| WORK REQUIRED |
From the line containing "R2: 6.8k (RESET, VS) -> 6.8k (GND, VS)" onward to the last line of the data below, copy each line exactly and add nothing.

== INPUT FOR THIS TASK

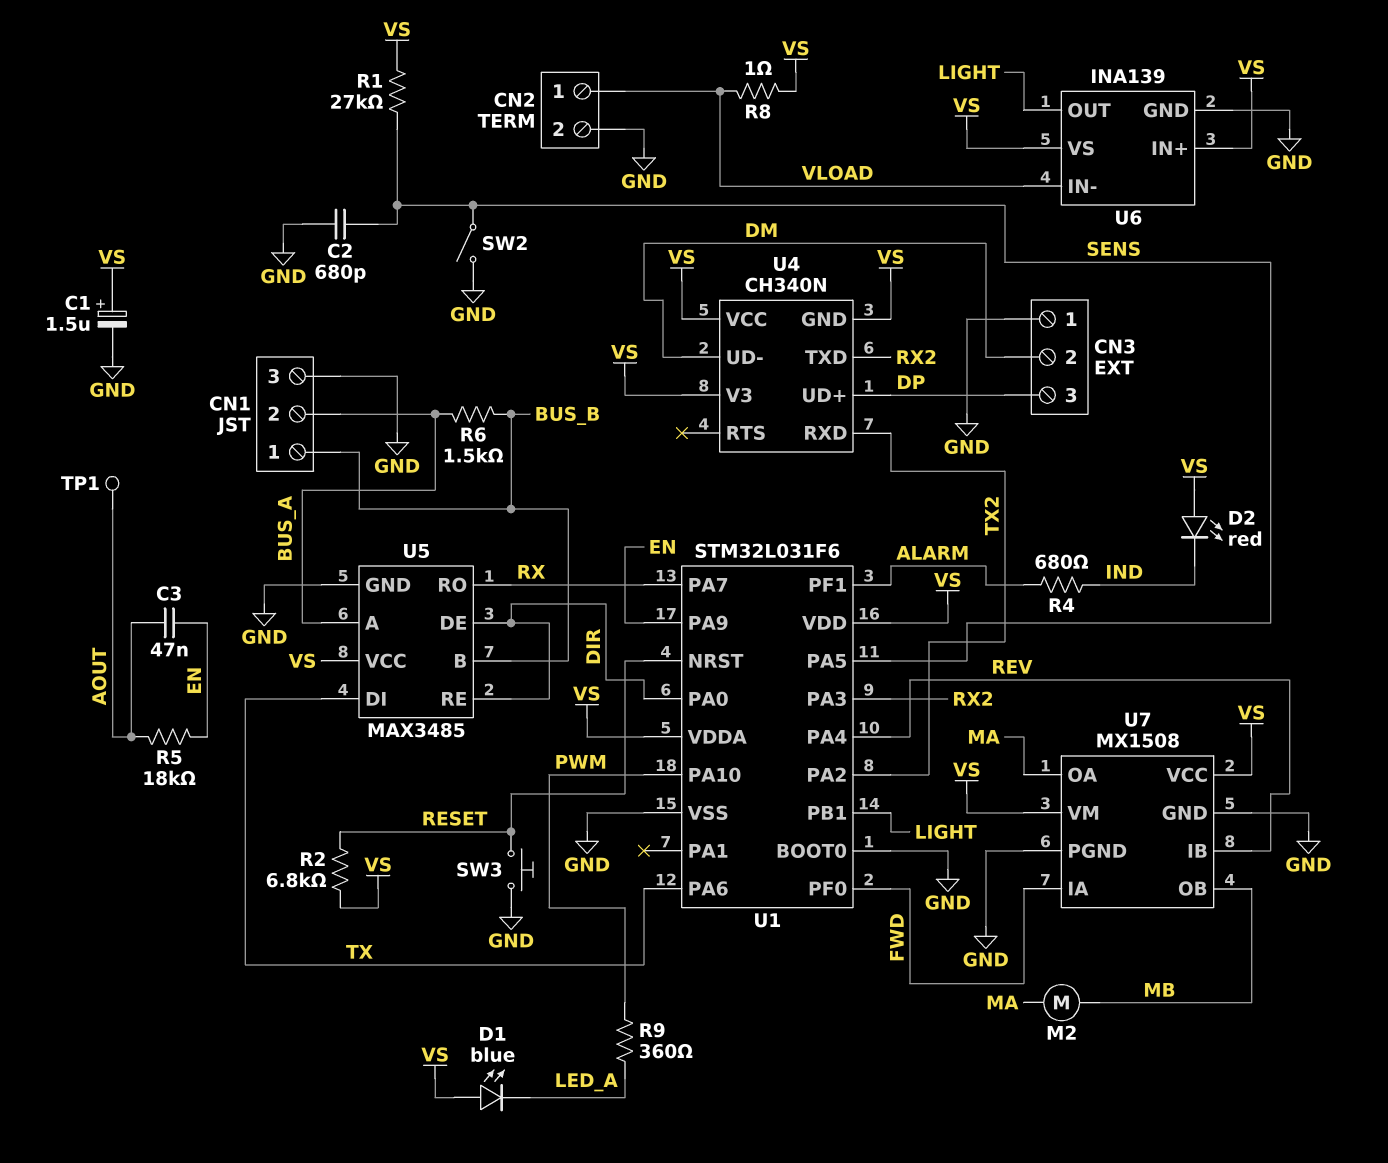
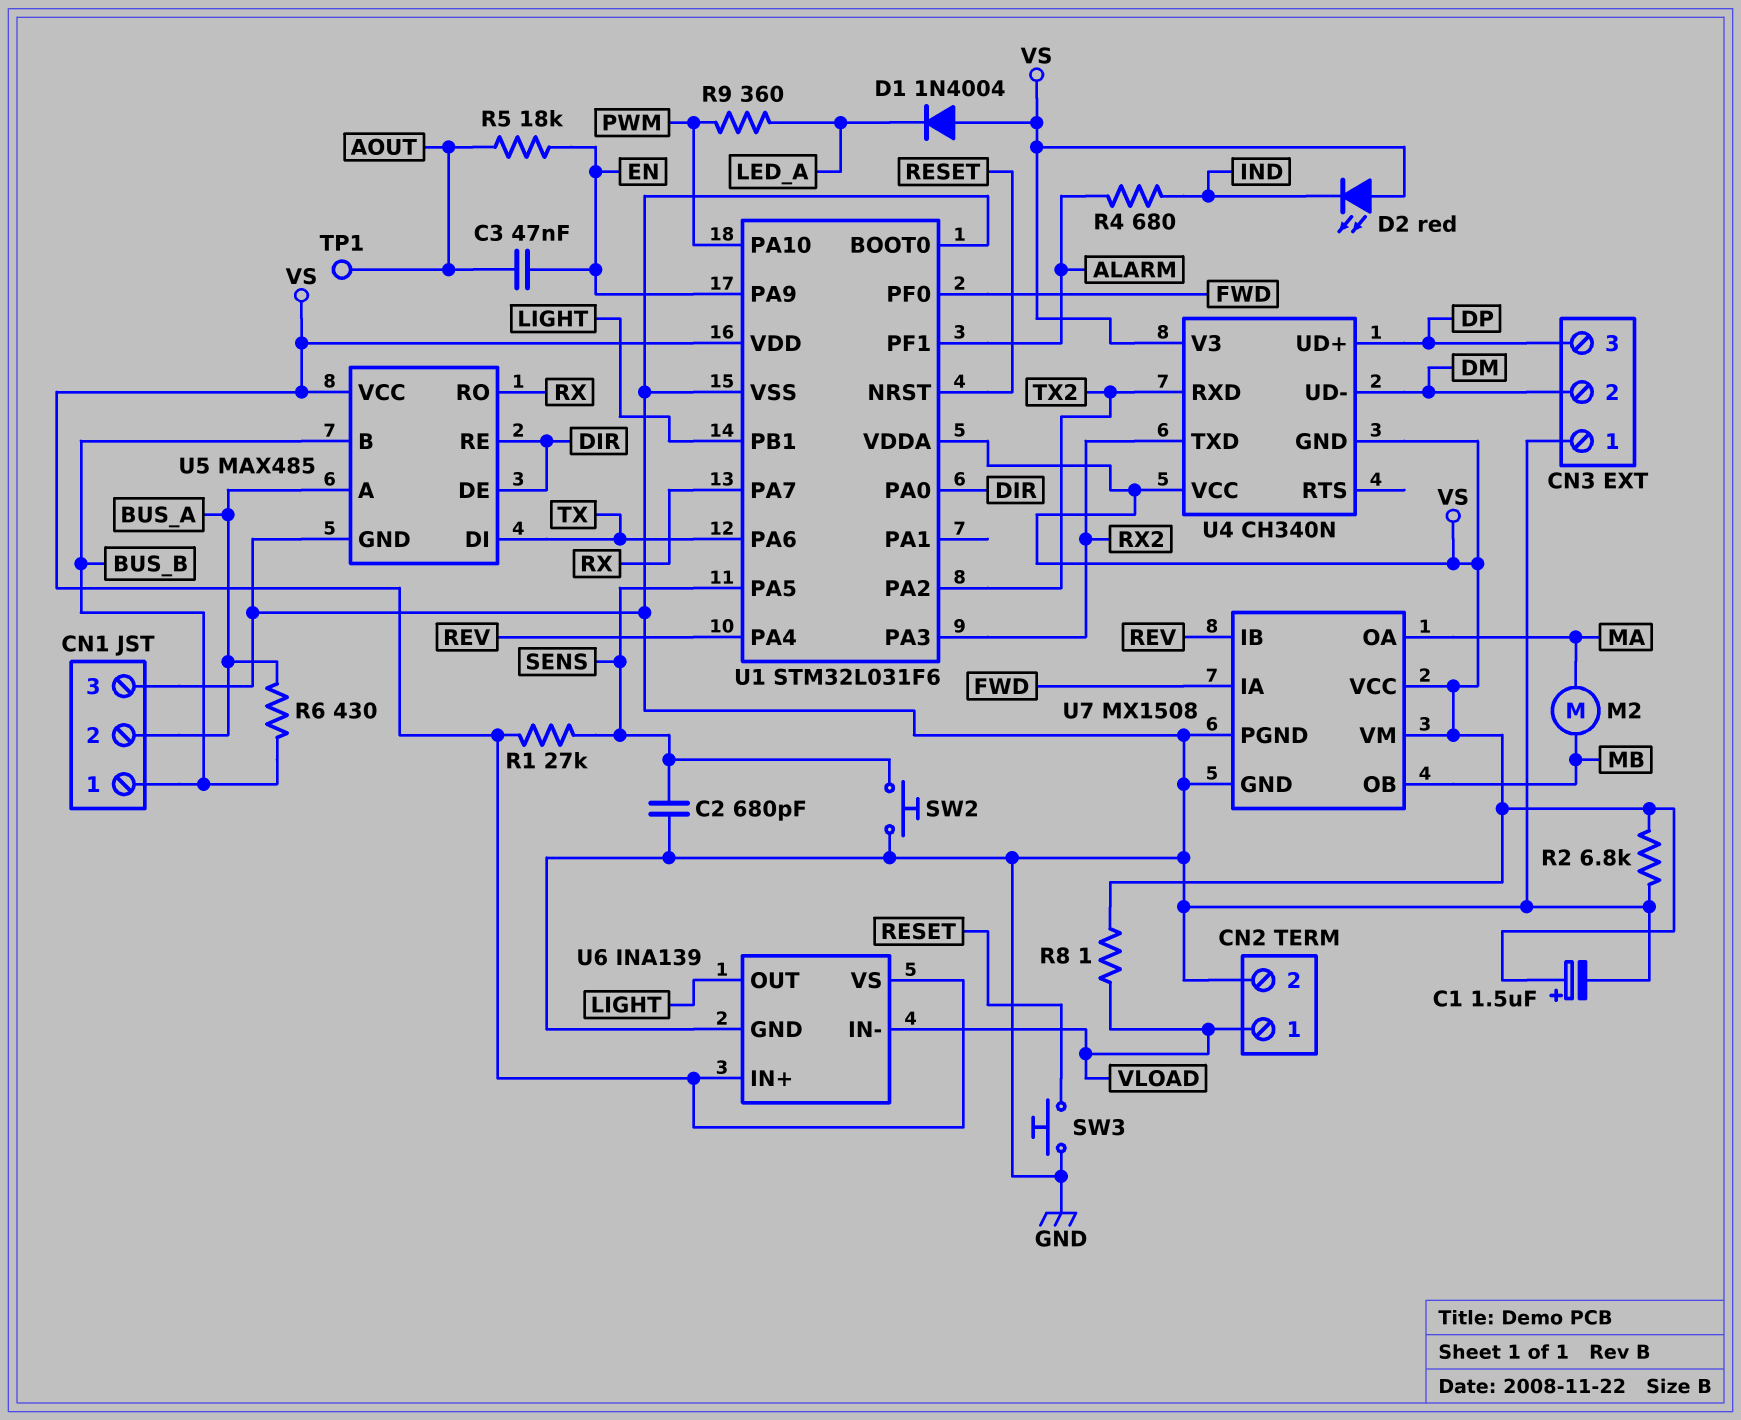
D1: LED blue (A VS, K LED_A) -> diode 1N4004 (A VS, K LED_A)
R2: 6.8k (RESET, VS) -> 6.8k (GND, VS)
R6: 1.5k (BUS_A, BUS_B) -> 430 (BUS_A, BUS_B)
SW2: switch (GND, SENS) -> button (GND, SENS)
U5: MAX3485 -> MAX485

====

| TASK RESPONSE |
R2: 6.8k (RESET, VS) -> 6.8k (GND, VS)
R6: 1.5k (BUS_A, BUS_B) -> 430 (BUS_A, BUS_B)
SW2: switch (GND, SENS) -> button (GND, SENS)
U5: MAX3485 -> MAX485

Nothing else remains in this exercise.